» Your task
Copy the entries below again, replacing every "Coach" with "Instructor" and leaving everything else unchanged. Omit the pictures.

+ + + + + + +

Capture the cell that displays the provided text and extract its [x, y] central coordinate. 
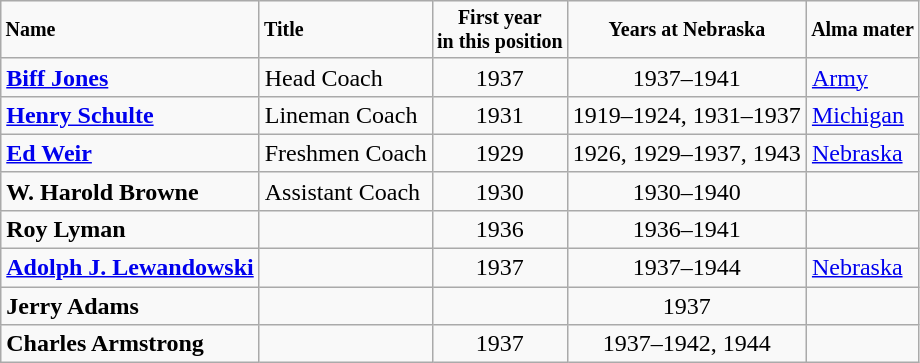
Army [862, 77]
1930 [500, 191]
Ed Weir [130, 153]
Adolph J. Lewandowski [130, 268]
1936–1941 [686, 229]
Assistant Coach [346, 191]
Title [346, 30]
1926, 1929–1937, 1943 [686, 153]
First yearin this position [500, 30]
Roy Lyman [130, 229]
W. Harold Browne [130, 191]
Years at Nebraska [686, 30]
Jerry Adams [130, 306]
1937–1944 [686, 268]
1931 [500, 115]
Lineman Coach [346, 115]
Michigan [862, 115]
Biff Jones [130, 77]
Charles Armstrong [130, 344]
Henry Schulte [130, 115]
1919–1924, 1931–1937 [686, 115]
Name [130, 30]
1930–1940 [686, 191]
1937–1941 [686, 77]
Head Coach [346, 77]
Alma mater [862, 30]
1937–1942, 1944 [686, 344]
1929 [500, 153]
Freshmen Coach [346, 153]
1936 [500, 229]
Identify which cell holds the provided text, then report its [X, Y] central coordinate. 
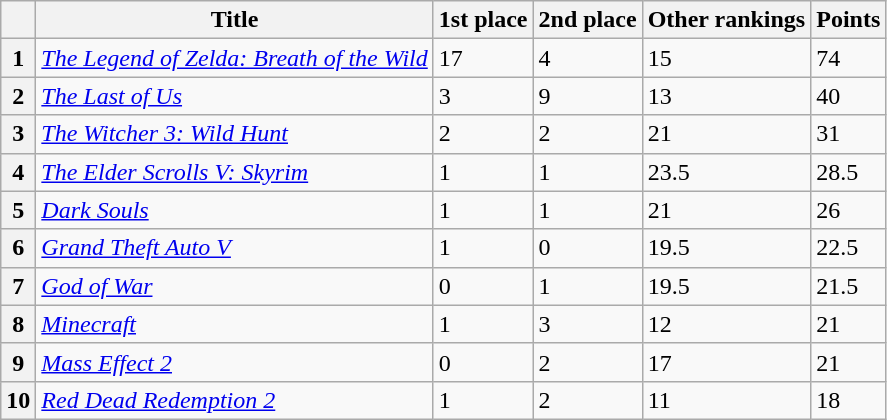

+ + + + + + +

» Solution to the problem
Capture the cell that displays the provided text and extract its [x, y] central coordinate. 
Army [862, 77]
1930 [500, 191]
Ed Weir [130, 153]
Adolph J. Lewandowski [130, 268]
1936–1941 [686, 229]
Assistant Instructor [346, 191]
Title [346, 30]
1926, 1929–1937, 1943 [686, 153]
First yearin this position [500, 30]
Roy Lyman [130, 229]
W. Harold Browne [130, 191]
Years at Nebraska [686, 30]
Jerry Adams [130, 306]
1937–1944 [686, 268]
1931 [500, 115]
Lineman Instructor [346, 115]
Michigan [862, 115]
Biff Jones [130, 77]
Charles Armstrong [130, 344]
Henry Schulte [130, 115]
1919–1924, 1931–1937 [686, 115]
Name [130, 30]
1930–1940 [686, 191]
1937–1941 [686, 77]
Head Instructor [346, 77]
Alma mater [862, 30]
1937–1942, 1944 [686, 344]
1929 [500, 153]
Freshmen Instructor [346, 153]
1936 [500, 229]
Identify which cell holds the provided text, then report its [X, Y] central coordinate. 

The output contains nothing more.